-- EXTRACTED MATERIAL follows --

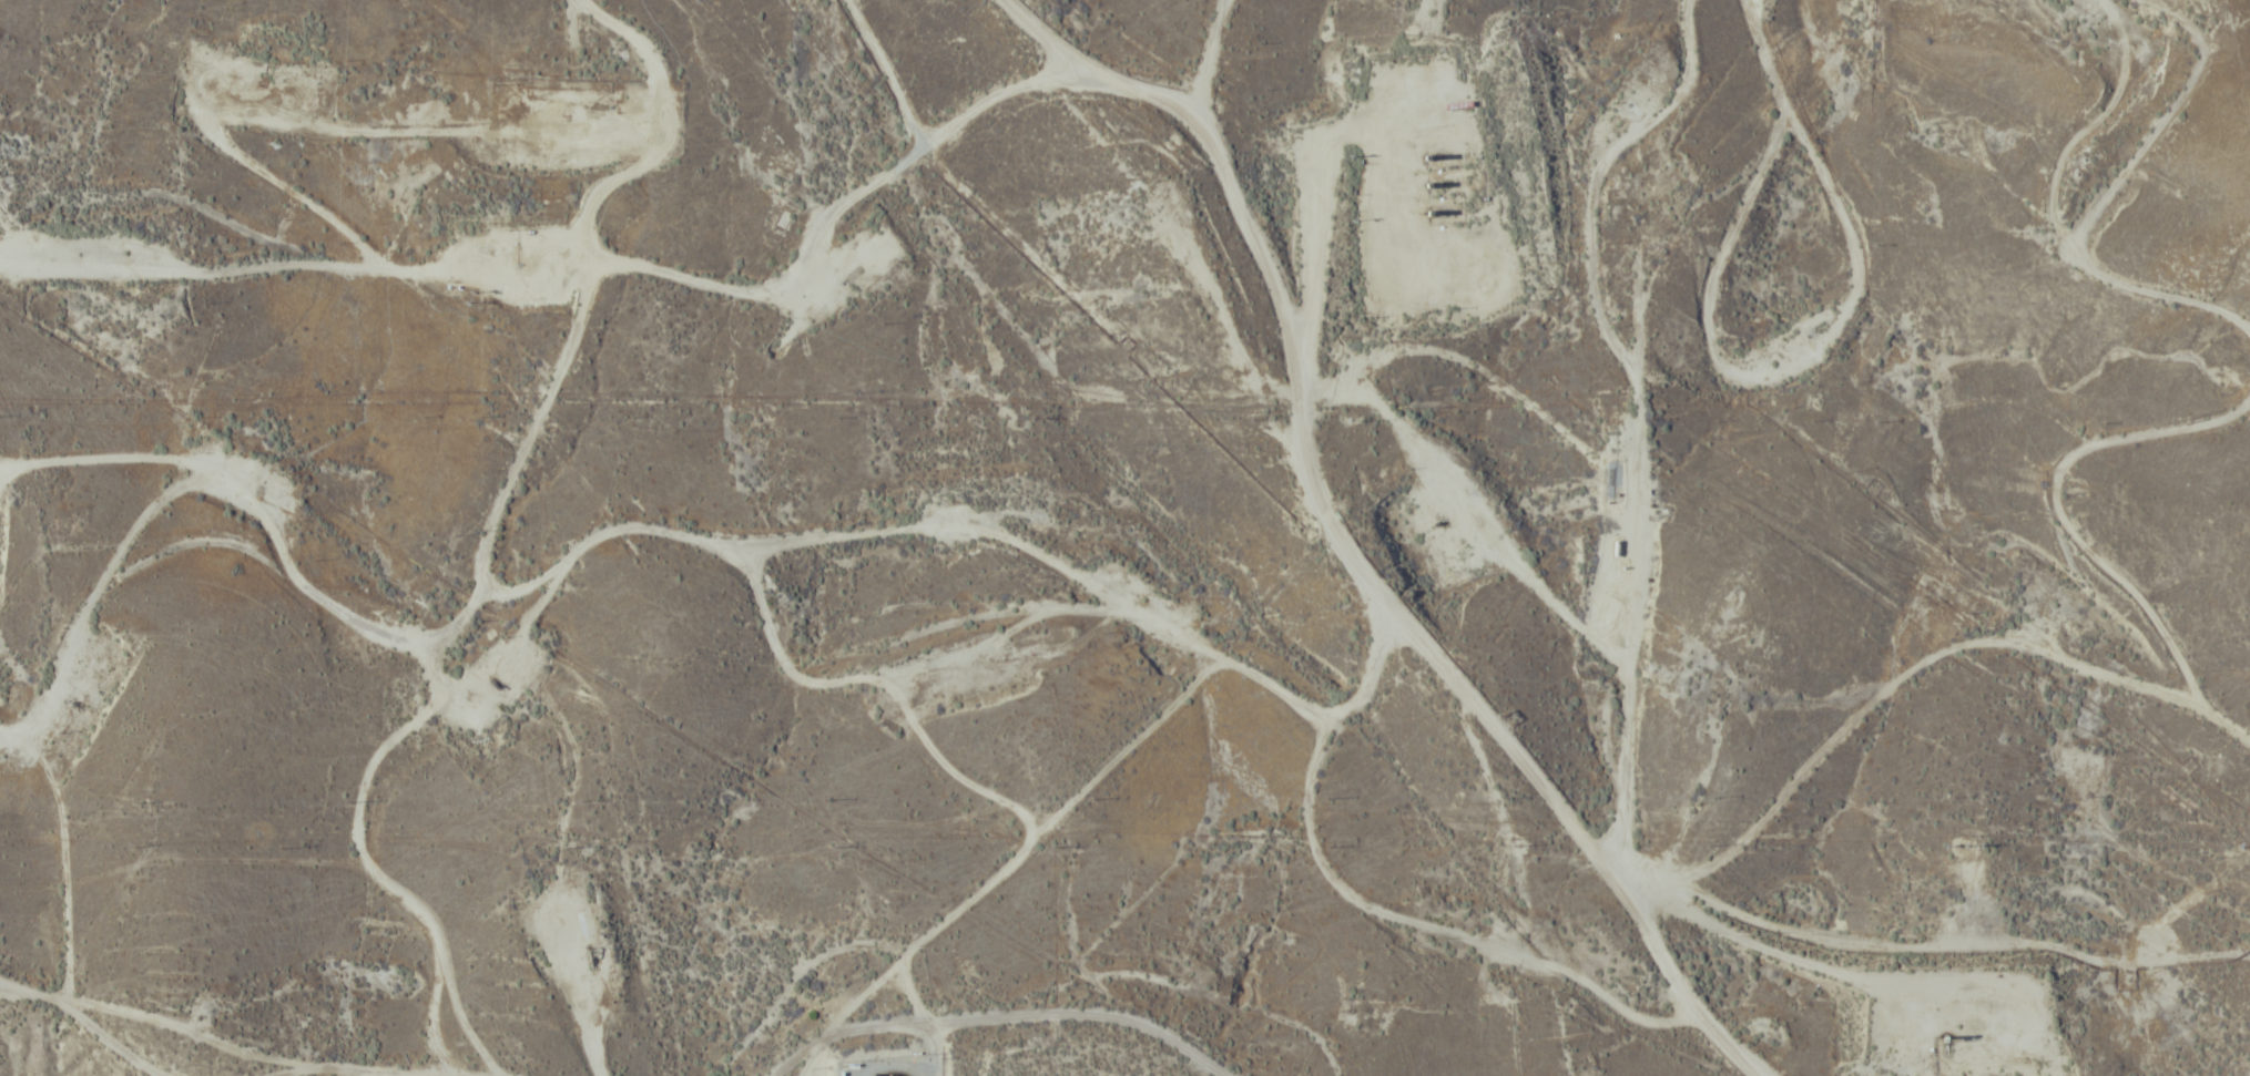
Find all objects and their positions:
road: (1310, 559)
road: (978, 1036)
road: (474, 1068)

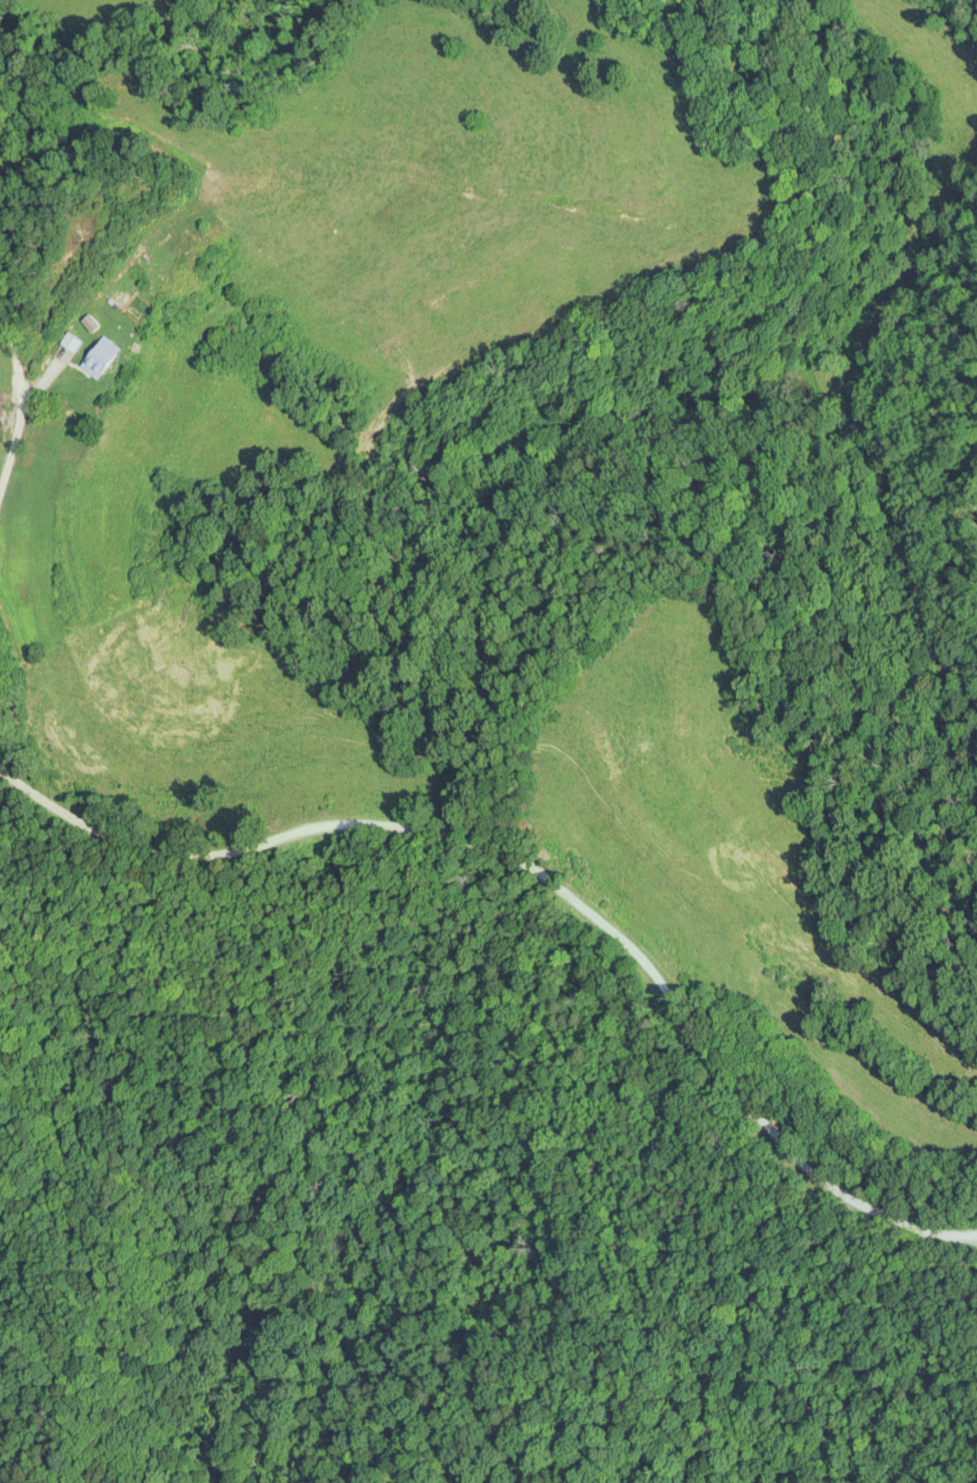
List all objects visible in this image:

-- EXTRACTED MATERIAL concluded --

# TO DO
Retype all of the entries exactly as written, leaving out any images.

# TASK RESPONSE
Find all objects and their positions:
road: (1310, 559)
road: (978, 1036)
road: (474, 1068)

List all objects visible in this image:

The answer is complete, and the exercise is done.